TASK OBJECTIVE :: Please repeat the records exactly from their first line, finishing at the line containing "lime plate A2" and including it.

Records from a data collection ::
"""
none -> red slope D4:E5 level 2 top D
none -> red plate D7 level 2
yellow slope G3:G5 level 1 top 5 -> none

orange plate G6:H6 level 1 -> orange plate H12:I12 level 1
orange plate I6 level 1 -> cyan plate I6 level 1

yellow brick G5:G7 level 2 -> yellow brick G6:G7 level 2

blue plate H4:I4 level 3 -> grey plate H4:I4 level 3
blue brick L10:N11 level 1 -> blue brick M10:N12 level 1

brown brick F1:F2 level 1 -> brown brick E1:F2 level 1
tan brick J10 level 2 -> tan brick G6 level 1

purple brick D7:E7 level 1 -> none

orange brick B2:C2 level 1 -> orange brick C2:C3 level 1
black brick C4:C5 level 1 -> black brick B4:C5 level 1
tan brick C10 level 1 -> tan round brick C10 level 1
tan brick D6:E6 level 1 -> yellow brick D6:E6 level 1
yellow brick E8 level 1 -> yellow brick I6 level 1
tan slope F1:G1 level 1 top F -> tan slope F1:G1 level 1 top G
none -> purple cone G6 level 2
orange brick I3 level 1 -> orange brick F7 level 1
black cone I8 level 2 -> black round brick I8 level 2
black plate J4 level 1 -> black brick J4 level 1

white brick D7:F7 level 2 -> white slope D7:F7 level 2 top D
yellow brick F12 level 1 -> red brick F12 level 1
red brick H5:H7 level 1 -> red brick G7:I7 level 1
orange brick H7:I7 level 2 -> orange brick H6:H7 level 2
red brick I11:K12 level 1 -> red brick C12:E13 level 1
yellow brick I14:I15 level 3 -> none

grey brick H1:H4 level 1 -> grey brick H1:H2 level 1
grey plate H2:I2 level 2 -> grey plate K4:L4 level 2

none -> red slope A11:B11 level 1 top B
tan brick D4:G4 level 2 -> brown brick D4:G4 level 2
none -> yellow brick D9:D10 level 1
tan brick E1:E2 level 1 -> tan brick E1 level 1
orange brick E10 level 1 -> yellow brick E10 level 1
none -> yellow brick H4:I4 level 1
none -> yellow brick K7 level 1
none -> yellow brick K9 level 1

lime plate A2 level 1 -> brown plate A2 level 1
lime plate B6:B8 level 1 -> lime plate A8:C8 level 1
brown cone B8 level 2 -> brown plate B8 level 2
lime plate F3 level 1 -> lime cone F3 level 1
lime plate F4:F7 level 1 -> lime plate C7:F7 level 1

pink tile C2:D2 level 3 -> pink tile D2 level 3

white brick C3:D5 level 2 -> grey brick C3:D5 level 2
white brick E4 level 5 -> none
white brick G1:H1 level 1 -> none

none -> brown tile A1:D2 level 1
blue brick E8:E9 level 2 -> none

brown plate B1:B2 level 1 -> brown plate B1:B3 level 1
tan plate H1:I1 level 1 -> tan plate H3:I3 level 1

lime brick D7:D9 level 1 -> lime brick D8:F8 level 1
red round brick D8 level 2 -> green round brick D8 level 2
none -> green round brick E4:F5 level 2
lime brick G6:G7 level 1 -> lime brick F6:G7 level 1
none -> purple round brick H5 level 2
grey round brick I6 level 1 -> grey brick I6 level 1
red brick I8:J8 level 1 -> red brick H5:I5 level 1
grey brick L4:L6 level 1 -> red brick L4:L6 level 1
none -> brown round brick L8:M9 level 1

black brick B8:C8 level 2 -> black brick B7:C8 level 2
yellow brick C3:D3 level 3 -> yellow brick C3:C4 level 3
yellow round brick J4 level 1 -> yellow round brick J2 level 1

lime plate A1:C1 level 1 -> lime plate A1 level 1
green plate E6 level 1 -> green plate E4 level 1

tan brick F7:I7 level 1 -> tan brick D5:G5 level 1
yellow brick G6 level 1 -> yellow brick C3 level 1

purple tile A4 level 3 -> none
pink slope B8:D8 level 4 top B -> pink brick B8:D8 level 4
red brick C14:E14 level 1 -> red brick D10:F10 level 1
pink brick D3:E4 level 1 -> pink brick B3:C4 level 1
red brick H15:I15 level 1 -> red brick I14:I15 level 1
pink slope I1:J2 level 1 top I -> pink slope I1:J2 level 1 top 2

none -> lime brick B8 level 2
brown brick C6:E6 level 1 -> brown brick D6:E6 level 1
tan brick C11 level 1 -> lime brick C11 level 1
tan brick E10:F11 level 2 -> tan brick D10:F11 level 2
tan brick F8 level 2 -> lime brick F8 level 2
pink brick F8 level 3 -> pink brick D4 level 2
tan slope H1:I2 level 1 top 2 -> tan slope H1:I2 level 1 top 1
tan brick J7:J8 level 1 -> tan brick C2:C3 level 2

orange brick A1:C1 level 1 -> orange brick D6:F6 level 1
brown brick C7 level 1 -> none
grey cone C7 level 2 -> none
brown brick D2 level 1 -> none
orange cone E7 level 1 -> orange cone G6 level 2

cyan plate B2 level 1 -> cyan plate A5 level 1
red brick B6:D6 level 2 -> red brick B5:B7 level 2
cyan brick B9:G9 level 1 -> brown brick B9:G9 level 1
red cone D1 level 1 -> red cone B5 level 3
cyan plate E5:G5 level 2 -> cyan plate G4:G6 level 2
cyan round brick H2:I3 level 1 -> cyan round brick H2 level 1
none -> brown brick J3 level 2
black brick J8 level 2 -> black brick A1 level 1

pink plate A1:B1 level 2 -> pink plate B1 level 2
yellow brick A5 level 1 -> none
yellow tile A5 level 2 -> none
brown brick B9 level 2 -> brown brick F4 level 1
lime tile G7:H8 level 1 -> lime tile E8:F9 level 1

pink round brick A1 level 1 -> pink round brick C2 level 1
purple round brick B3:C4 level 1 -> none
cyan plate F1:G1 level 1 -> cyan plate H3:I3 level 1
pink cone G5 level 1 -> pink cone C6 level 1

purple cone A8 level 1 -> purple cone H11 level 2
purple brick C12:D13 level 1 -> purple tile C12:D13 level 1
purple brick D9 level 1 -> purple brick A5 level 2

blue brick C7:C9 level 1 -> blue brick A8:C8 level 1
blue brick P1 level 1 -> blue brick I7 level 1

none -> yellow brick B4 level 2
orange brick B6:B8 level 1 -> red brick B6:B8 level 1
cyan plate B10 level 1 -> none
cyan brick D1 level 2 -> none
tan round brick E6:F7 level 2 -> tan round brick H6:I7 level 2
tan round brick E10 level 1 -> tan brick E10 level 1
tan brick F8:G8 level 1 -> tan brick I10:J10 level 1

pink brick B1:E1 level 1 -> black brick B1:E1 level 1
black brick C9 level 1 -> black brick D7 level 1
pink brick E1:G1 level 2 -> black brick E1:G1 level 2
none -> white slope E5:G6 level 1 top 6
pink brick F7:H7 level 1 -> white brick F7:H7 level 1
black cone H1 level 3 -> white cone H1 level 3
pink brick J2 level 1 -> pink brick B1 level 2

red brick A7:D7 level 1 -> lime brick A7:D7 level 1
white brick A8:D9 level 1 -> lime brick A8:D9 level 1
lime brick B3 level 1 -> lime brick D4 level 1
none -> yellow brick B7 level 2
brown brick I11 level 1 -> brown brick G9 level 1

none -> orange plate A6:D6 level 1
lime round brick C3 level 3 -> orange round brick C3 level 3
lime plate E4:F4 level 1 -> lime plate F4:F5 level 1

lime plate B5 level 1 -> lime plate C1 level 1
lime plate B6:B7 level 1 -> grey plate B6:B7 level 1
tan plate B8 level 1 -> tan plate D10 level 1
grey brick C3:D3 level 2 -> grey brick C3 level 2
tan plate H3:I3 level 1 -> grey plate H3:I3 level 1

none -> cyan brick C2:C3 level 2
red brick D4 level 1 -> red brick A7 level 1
"""
THE ANSWER ::
none -> red slope D4:E5 level 2 top D
none -> red plate D7 level 2
yellow slope G3:G5 level 1 top 5 -> none

orange plate G6:H6 level 1 -> orange plate H12:I12 level 1
orange plate I6 level 1 -> cyan plate I6 level 1

yellow brick G5:G7 level 2 -> yellow brick G6:G7 level 2

blue plate H4:I4 level 3 -> grey plate H4:I4 level 3
blue brick L10:N11 level 1 -> blue brick M10:N12 level 1

brown brick F1:F2 level 1 -> brown brick E1:F2 level 1
tan brick J10 level 2 -> tan brick G6 level 1

purple brick D7:E7 level 1 -> none

orange brick B2:C2 level 1 -> orange brick C2:C3 level 1
black brick C4:C5 level 1 -> black brick B4:C5 level 1
tan brick C10 level 1 -> tan round brick C10 level 1
tan brick D6:E6 level 1 -> yellow brick D6:E6 level 1
yellow brick E8 level 1 -> yellow brick I6 level 1
tan slope F1:G1 level 1 top F -> tan slope F1:G1 level 1 top G
none -> purple cone G6 level 2
orange brick I3 level 1 -> orange brick F7 level 1
black cone I8 level 2 -> black round brick I8 level 2
black plate J4 level 1 -> black brick J4 level 1

white brick D7:F7 level 2 -> white slope D7:F7 level 2 top D
yellow brick F12 level 1 -> red brick F12 level 1
red brick H5:H7 level 1 -> red brick G7:I7 level 1
orange brick H7:I7 level 2 -> orange brick H6:H7 level 2
red brick I11:K12 level 1 -> red brick C12:E13 level 1
yellow brick I14:I15 level 3 -> none

grey brick H1:H4 level 1 -> grey brick H1:H2 level 1
grey plate H2:I2 level 2 -> grey plate K4:L4 level 2

none -> red slope A11:B11 level 1 top B
tan brick D4:G4 level 2 -> brown brick D4:G4 level 2
none -> yellow brick D9:D10 level 1
tan brick E1:E2 level 1 -> tan brick E1 level 1
orange brick E10 level 1 -> yellow brick E10 level 1
none -> yellow brick H4:I4 level 1
none -> yellow brick K7 level 1
none -> yellow brick K9 level 1

lime plate A2 level 1 -> brown plate A2 level 1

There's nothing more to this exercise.